Search the listing below for the string "none", then copy every line it appears in.

» Source material:
_ _ _ _
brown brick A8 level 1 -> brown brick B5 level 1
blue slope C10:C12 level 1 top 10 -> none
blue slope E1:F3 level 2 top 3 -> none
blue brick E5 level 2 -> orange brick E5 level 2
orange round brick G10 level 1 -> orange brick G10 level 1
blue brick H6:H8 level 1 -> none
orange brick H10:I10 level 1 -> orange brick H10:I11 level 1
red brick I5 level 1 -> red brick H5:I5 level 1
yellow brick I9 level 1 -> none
_ _ _ _
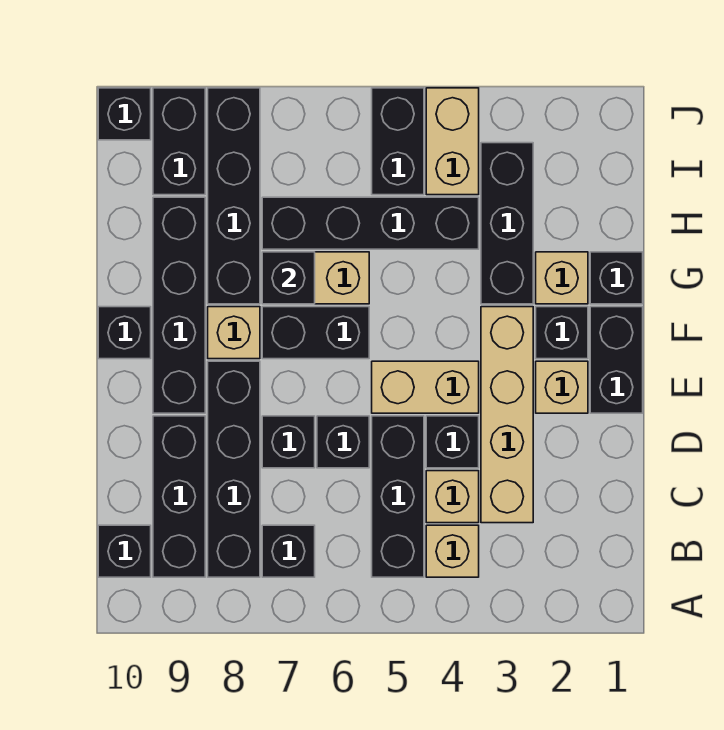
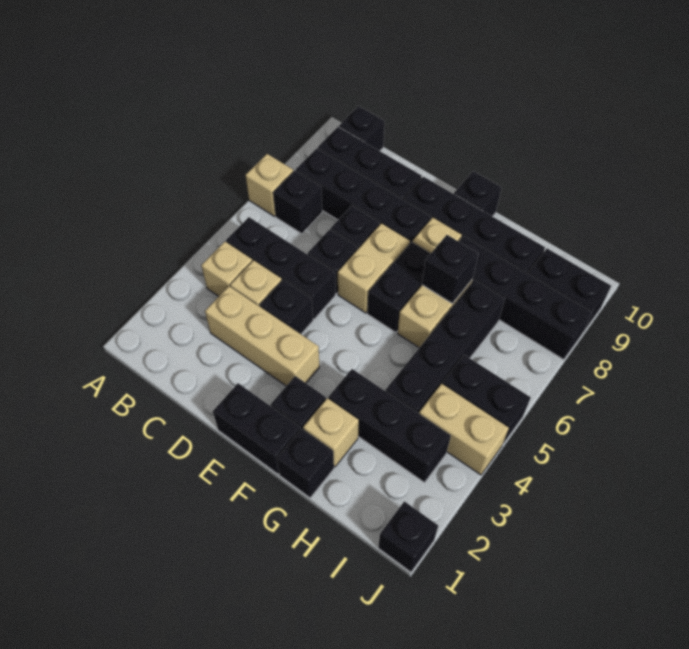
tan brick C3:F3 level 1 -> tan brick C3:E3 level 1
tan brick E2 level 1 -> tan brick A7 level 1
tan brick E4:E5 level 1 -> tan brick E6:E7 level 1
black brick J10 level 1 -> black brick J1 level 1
_ _ _ _
» Response below:
blue slope C10:C12 level 1 top 10 -> none
blue slope E1:F3 level 2 top 3 -> none
blue brick H6:H8 level 1 -> none
yellow brick I9 level 1 -> none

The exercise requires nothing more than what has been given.